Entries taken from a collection
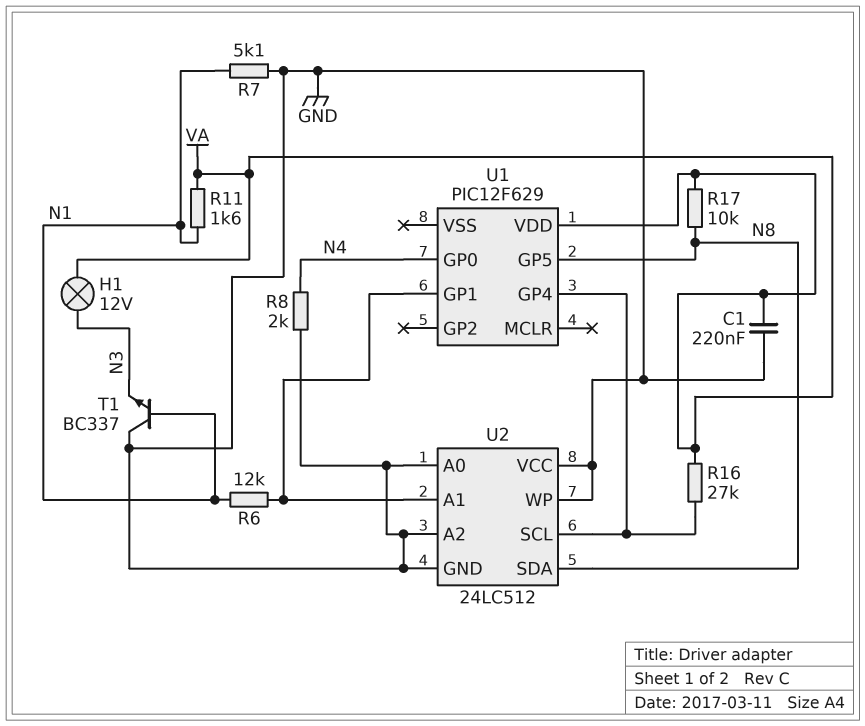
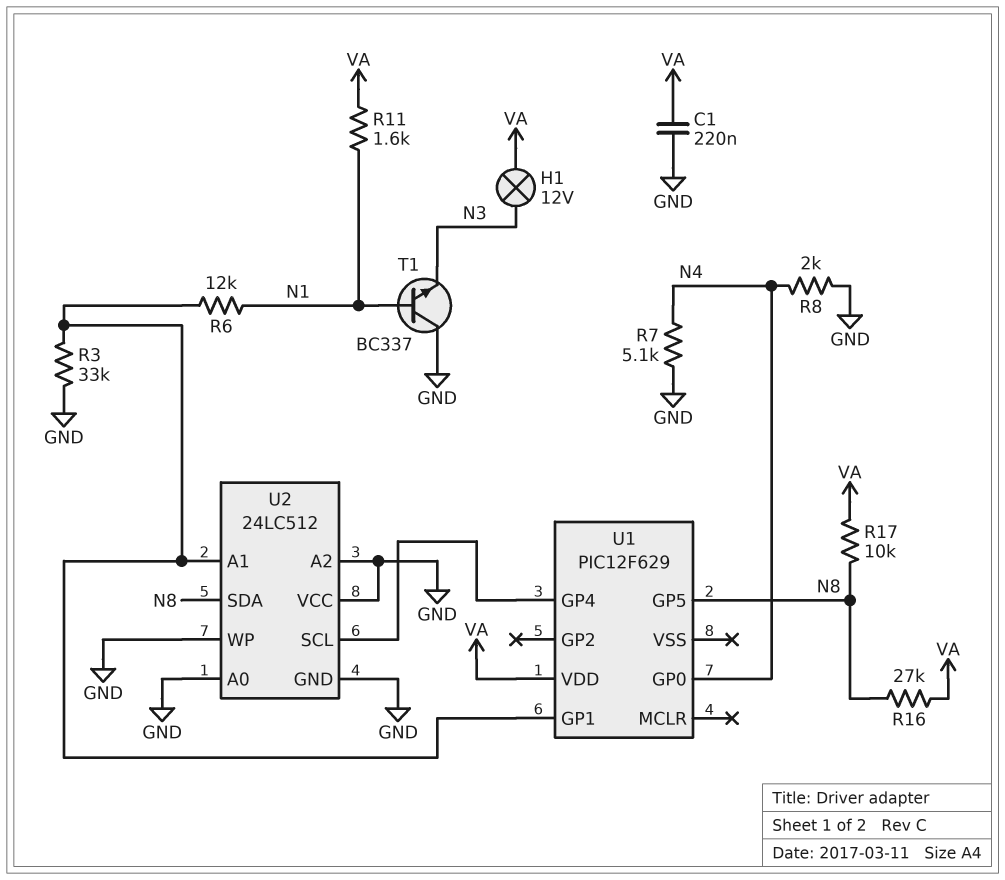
R3: none -> 33k (GND, U1/GP1)
R7: 5.1k (GND, N1) -> 5.1k (GND, N4)
R16: 27k (U1/GP4, VA) -> 27k (N8, VA)

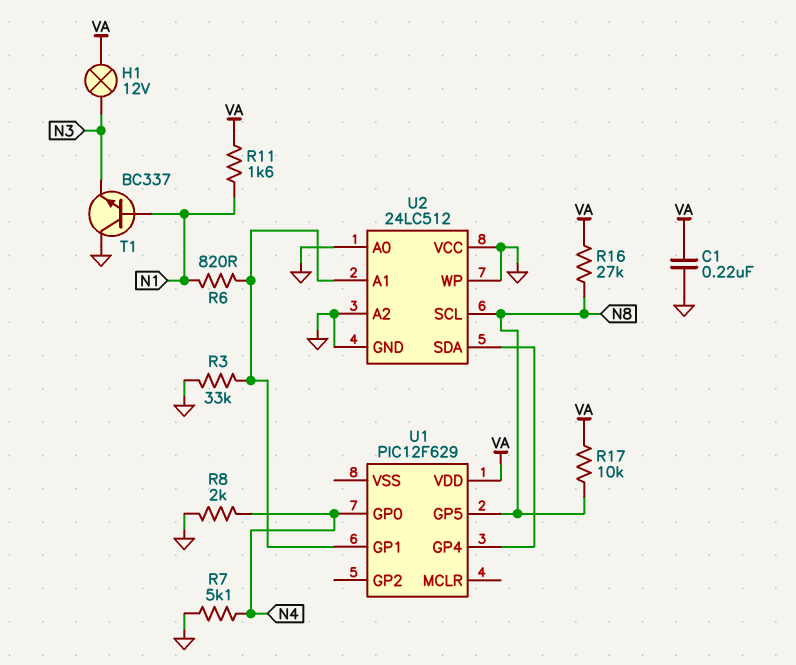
R6: 12k (N1, U1/GP1) -> 820 (N1, U1/GP1)
U2 pin SCL: U1/GP4 -> N8
U2 pin SDA: N8 -> U1/GP4

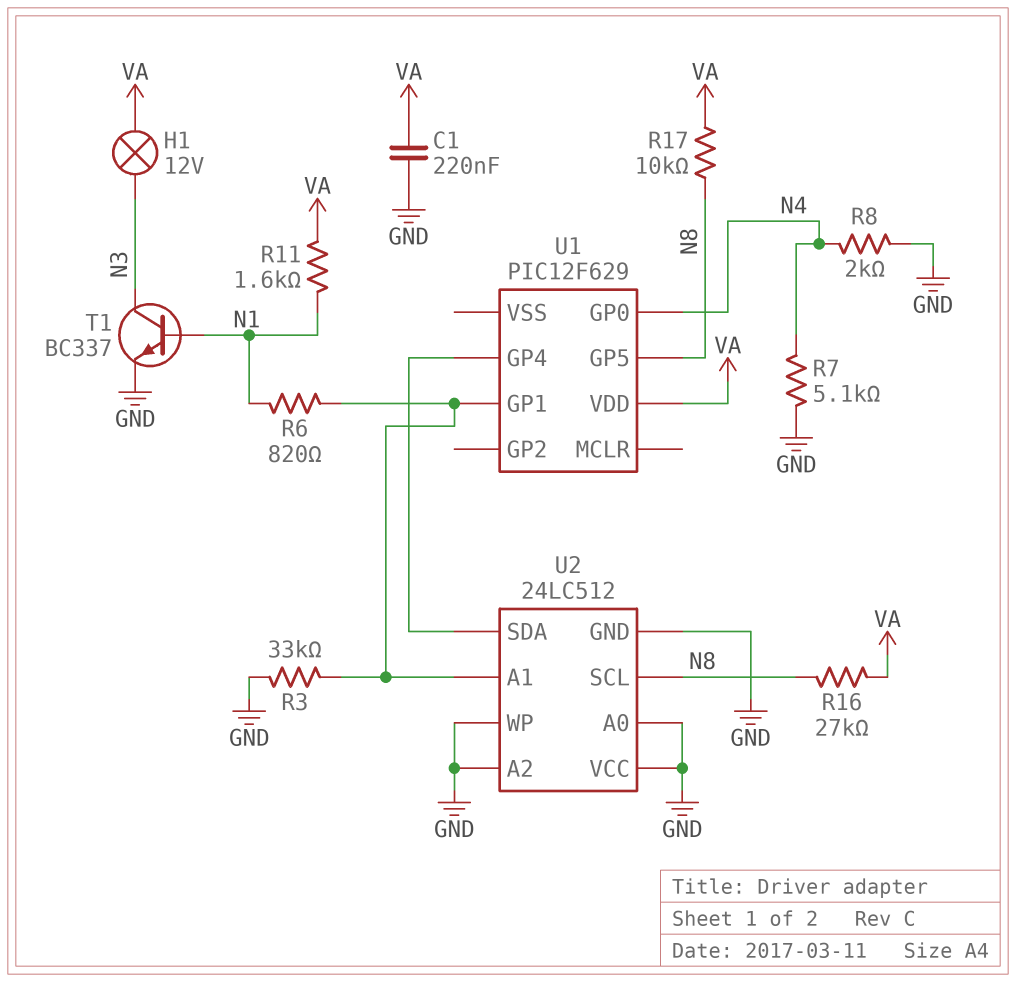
T1: NPN BC337 (B N1, C GND, E N3) -> NPN BC337 (B N1, C N3, E GND)

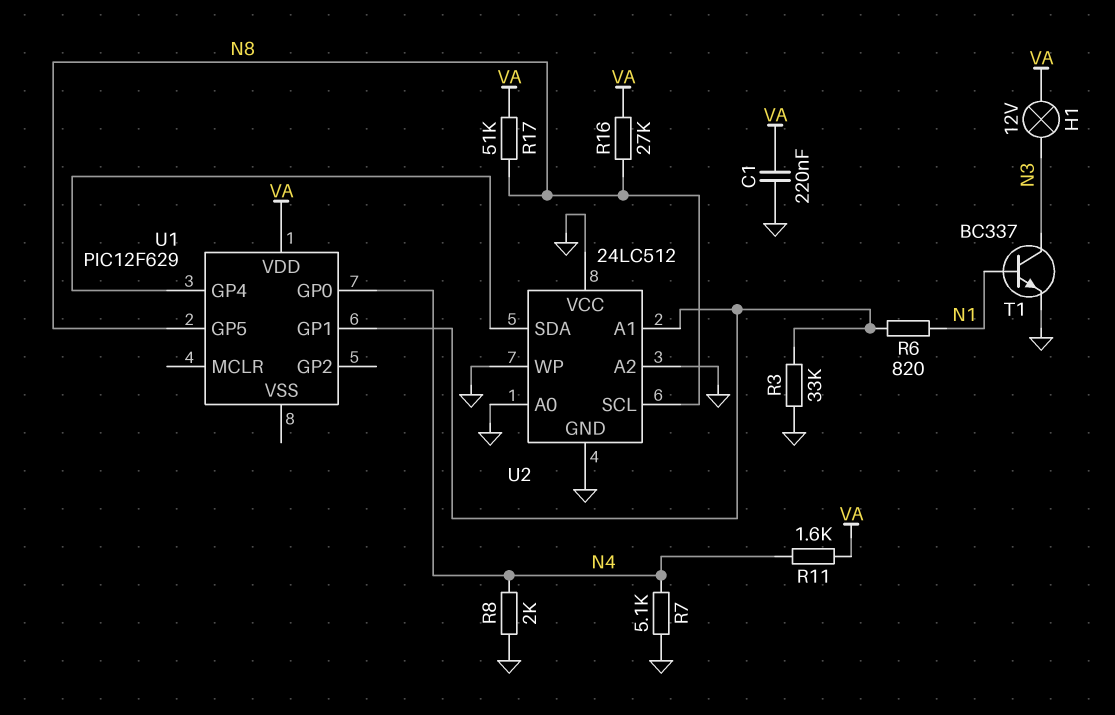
R11: 1.6k (N1, VA) -> 1.6k (N4, VA)
R17: 10k (N8, VA) -> 51k (N8, VA)

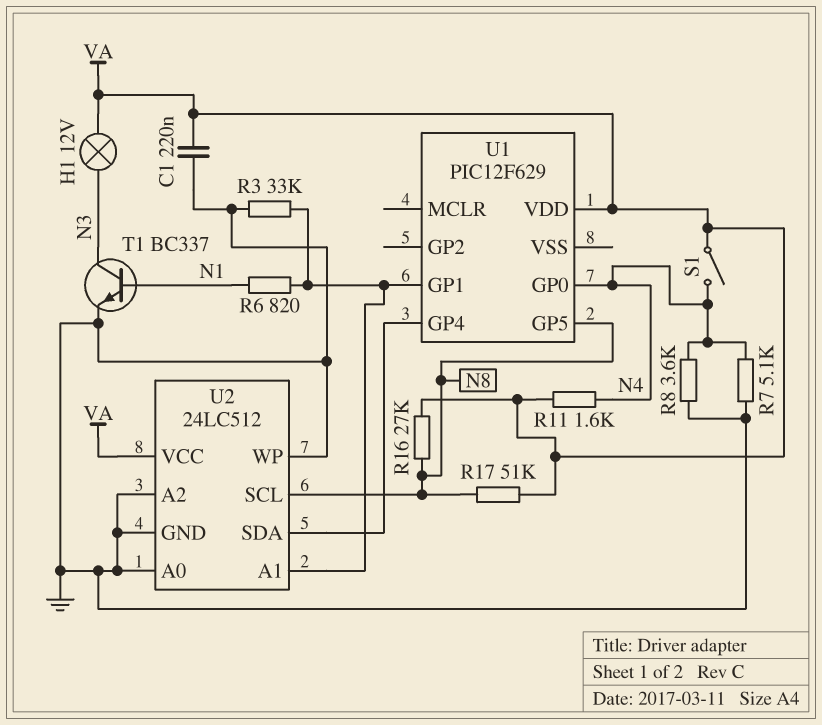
R8: 2k (GND, N4) -> 3.6k (GND, N4)
S1: none -> switch (N4, VA)
U2 pin VCC: GND -> VA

__TASK DESCRIPTION__.
Transcribe the records above exactly, skipping pictures.

__TASK RESULT__.
R3: none -> 33k (GND, U1/GP1)
R7: 5.1k (GND, N1) -> 5.1k (GND, N4)
R16: 27k (U1/GP4, VA) -> 27k (N8, VA)

R6: 12k (N1, U1/GP1) -> 820 (N1, U1/GP1)
U2 pin SCL: U1/GP4 -> N8
U2 pin SDA: N8 -> U1/GP4

T1: NPN BC337 (B N1, C GND, E N3) -> NPN BC337 (B N1, C N3, E GND)

R11: 1.6k (N1, VA) -> 1.6k (N4, VA)
R17: 10k (N8, VA) -> 51k (N8, VA)

R8: 2k (GND, N4) -> 3.6k (GND, N4)
S1: none -> switch (N4, VA)
U2 pin VCC: GND -> VA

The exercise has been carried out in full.